• **Work to complete**
When you reach the line with "blue semicircle: (1060, 185)" in the listing below, transcribe it and each line after it up to and including the line with "cyan ellipse: (381, 341) -> (294, 195), moved", exactly and with nothing else.

• **Material supplied**
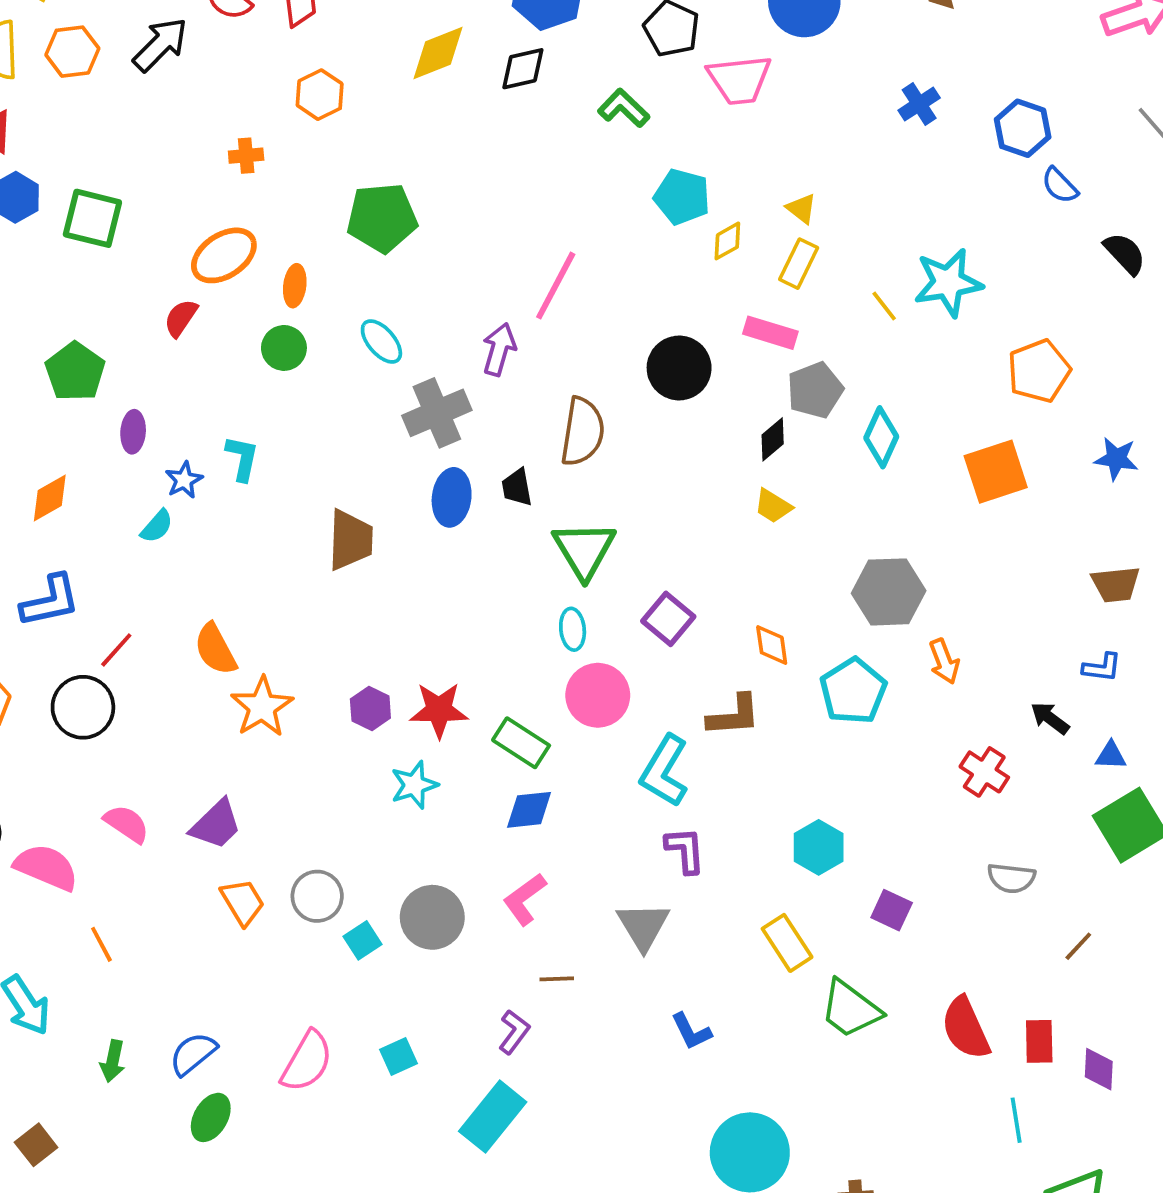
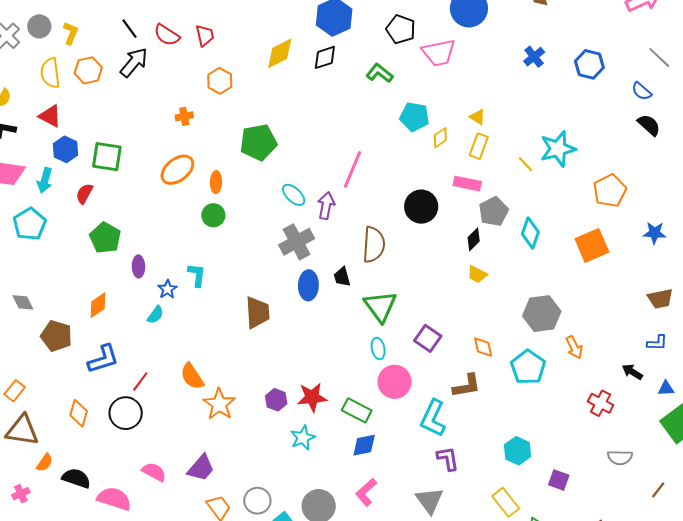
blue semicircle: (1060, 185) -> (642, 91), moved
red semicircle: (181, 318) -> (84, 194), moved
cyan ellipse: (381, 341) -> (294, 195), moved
--
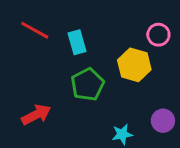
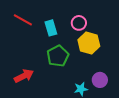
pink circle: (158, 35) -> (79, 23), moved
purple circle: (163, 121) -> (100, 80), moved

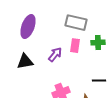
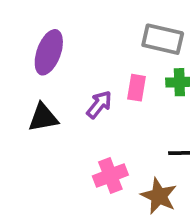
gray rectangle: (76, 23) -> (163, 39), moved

• **Exercise response**
blue semicircle: (1060, 185) -> (642, 91), moved
red semicircle: (181, 318) -> (84, 194), moved
cyan ellipse: (381, 341) -> (294, 195), moved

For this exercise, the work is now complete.